What you will do.
A line below contains "IC3 pin in+: N_4 -> N_3", and a later one contains "R8: none -> 150k (5V, GND)". Repeat both, with every line between them, exactly.

Raw data.
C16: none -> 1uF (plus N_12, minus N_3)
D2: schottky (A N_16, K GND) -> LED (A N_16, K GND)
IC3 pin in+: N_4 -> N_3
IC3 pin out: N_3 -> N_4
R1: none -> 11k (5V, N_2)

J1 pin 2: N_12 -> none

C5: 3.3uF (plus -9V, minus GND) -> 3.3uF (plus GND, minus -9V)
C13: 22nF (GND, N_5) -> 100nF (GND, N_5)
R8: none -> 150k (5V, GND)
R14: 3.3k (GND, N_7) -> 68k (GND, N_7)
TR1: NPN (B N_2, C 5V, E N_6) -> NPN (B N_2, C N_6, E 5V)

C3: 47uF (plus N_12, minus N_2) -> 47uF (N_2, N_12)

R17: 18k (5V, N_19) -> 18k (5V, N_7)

Exercise solution.
IC3 pin in+: N_4 -> N_3
IC3 pin out: N_3 -> N_4
R1: none -> 11k (5V, N_2)

J1 pin 2: N_12 -> none

C5: 3.3uF (plus -9V, minus GND) -> 3.3uF (plus GND, minus -9V)
C13: 22nF (GND, N_5) -> 100nF (GND, N_5)
R8: none -> 150k (5V, GND)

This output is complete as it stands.